Reproduce, word for word, all of the records; the pictures stay out.

## Dataset excerpts
= = = =
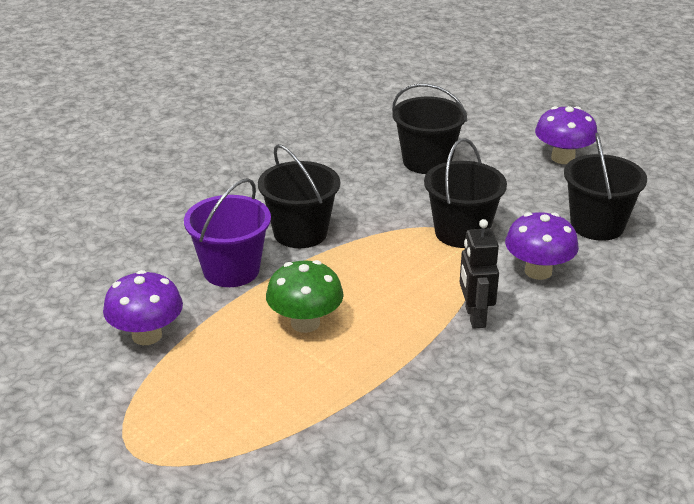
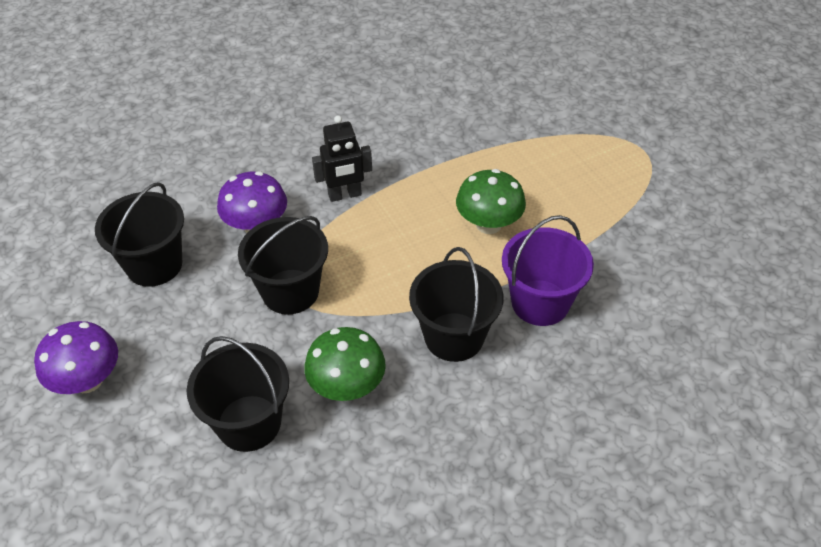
camera: 160 degrees left, 15 degrees up
(147, 335) = (630, 246): purple mushroom -> none
(370, 190) = (347, 386): none -> green mushroom
(474, 317) = (345, 195): black robot -> black robot turned 60 degrees clockwise

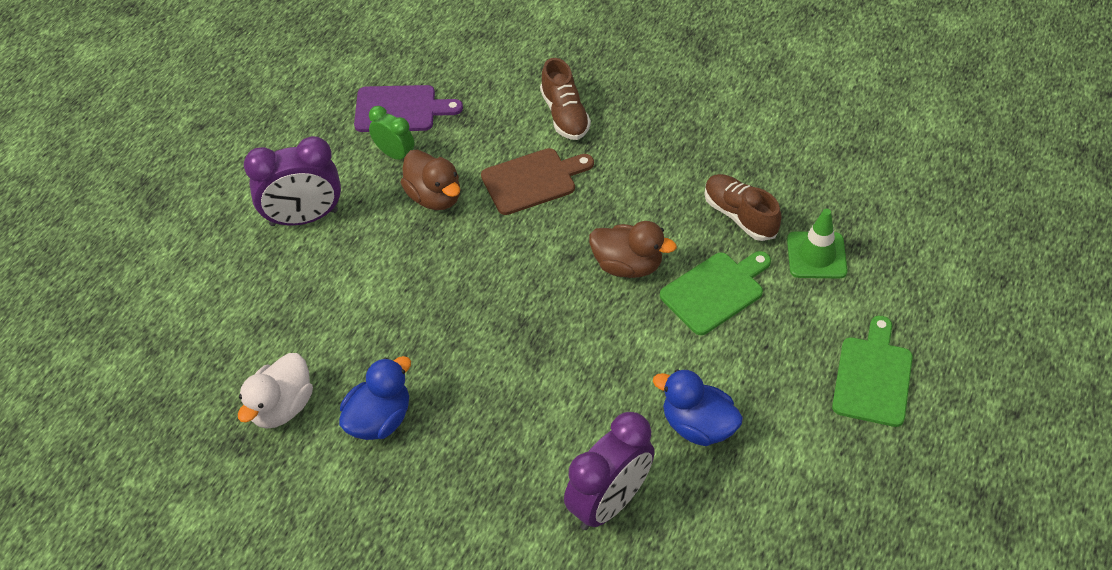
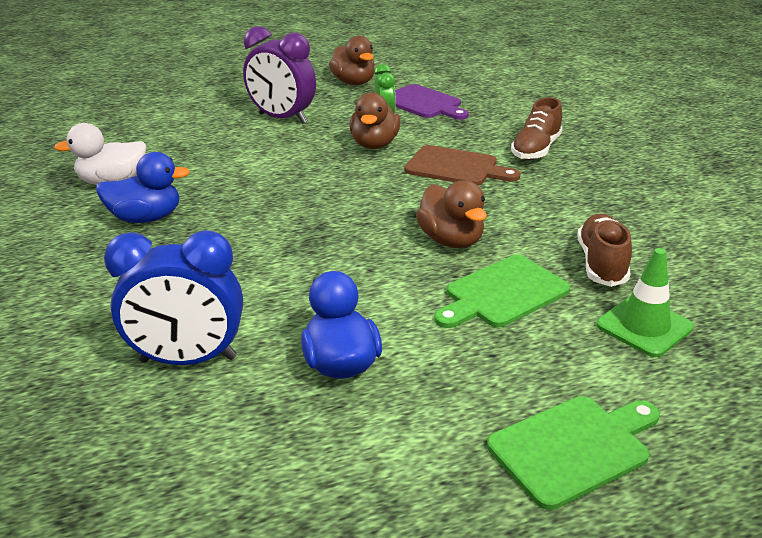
camera: 45 degrees right, 20 degrees down
(294, 119) = (354, 83): none -> brown duck
(609, 503) = (188, 360): purple clock -> blue clock
(715, 291) = (502, 293): green cutting board -> green cutting board turned 135 degrees clockwise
= = = =
## Exercise solution
camera: 160 degrees left, 15 degrees up
(147, 335) = (630, 246): purple mushroom -> none
(370, 190) = (347, 386): none -> green mushroom
(474, 317) = (345, 195): black robot -> black robot turned 60 degrees clockwise

camera: 45 degrees right, 20 degrees down
(294, 119) = (354, 83): none -> brown duck
(609, 503) = (188, 360): purple clock -> blue clock
(715, 291) = (502, 293): green cutting board -> green cutting board turned 135 degrees clockwise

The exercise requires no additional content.